■ Try it ■
This exercise calls for the line with "(277, 119) = (416, 263): brown", the line with "(565, 113) = (690, 364): grey", and all lines between them in the material below, output exactly and with no other lines.

■ Data records ■
════════════════
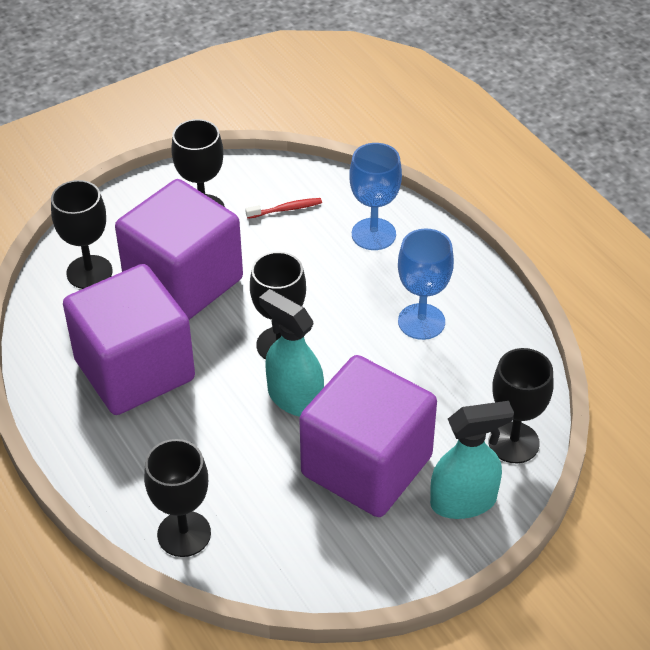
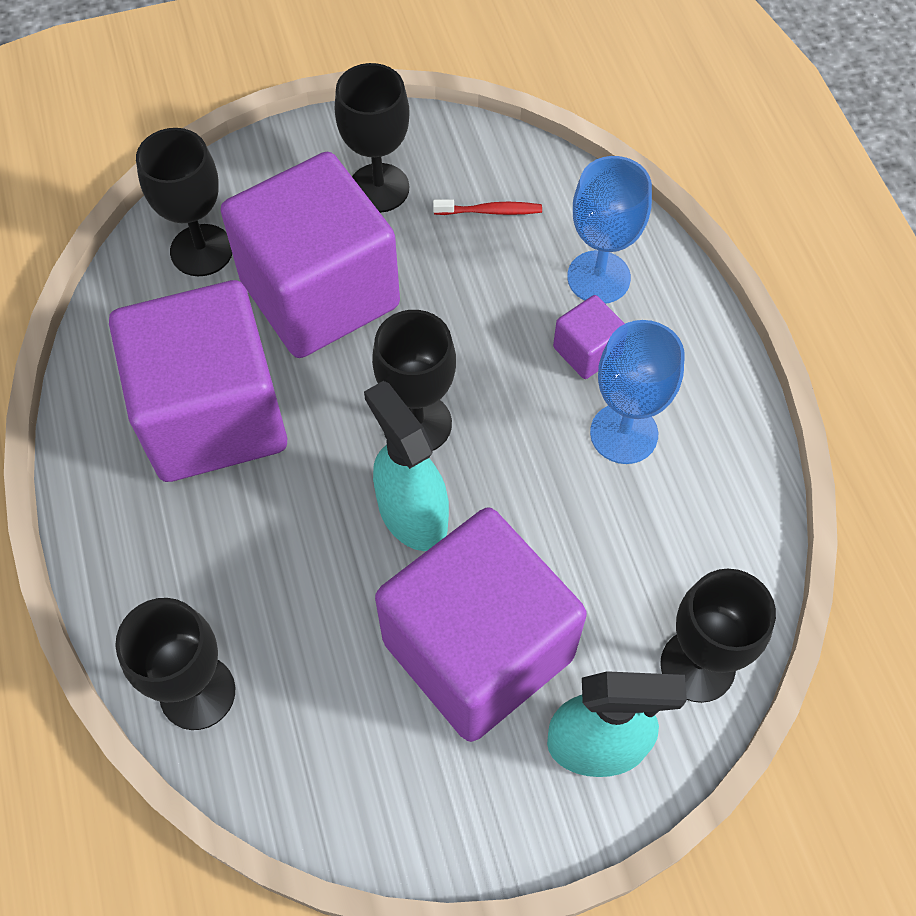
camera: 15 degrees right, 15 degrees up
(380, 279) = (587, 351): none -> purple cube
════════════════
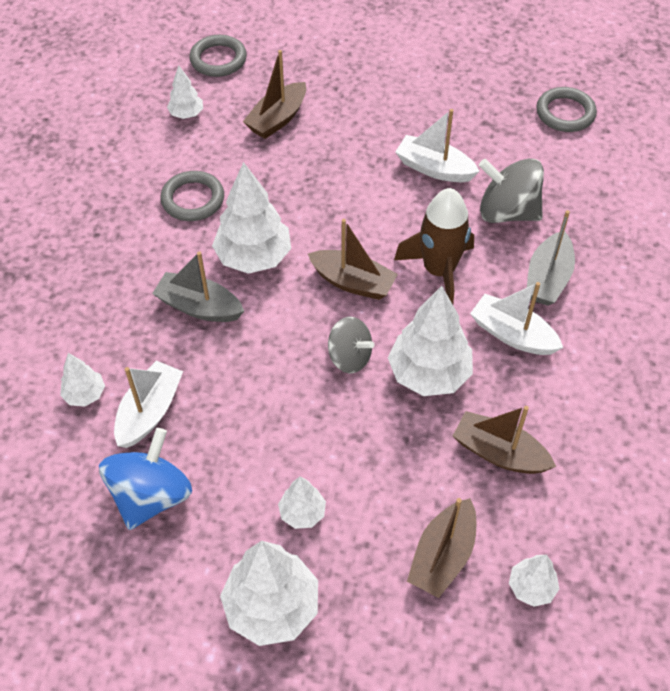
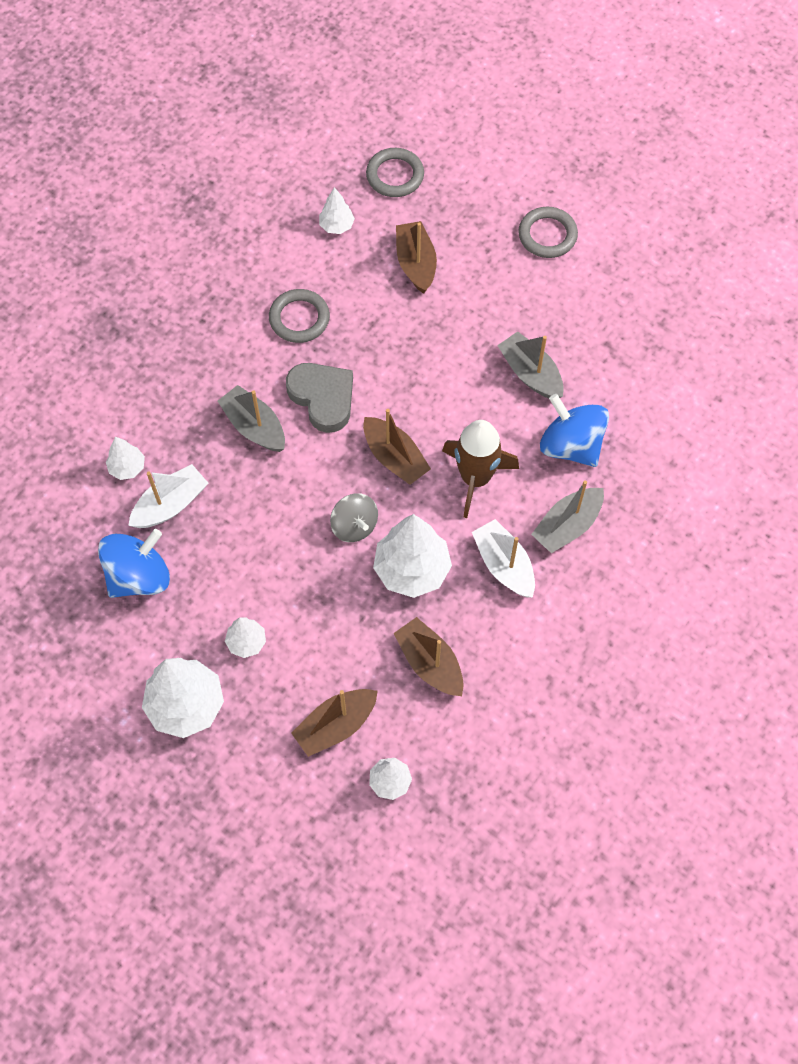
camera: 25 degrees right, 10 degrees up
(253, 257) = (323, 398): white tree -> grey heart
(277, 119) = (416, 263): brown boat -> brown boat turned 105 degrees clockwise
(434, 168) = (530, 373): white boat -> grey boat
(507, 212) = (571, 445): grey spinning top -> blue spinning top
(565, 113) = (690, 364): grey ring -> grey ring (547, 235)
════════════════
■ Solution ■
(277, 119) = (416, 263): brown boat -> brown boat turned 105 degrees clockwise
(434, 168) = (530, 373): white boat -> grey boat
(507, 212) = (571, 445): grey spinning top -> blue spinning top
(565, 113) = (690, 364): grey ring -> grey ring (547, 235)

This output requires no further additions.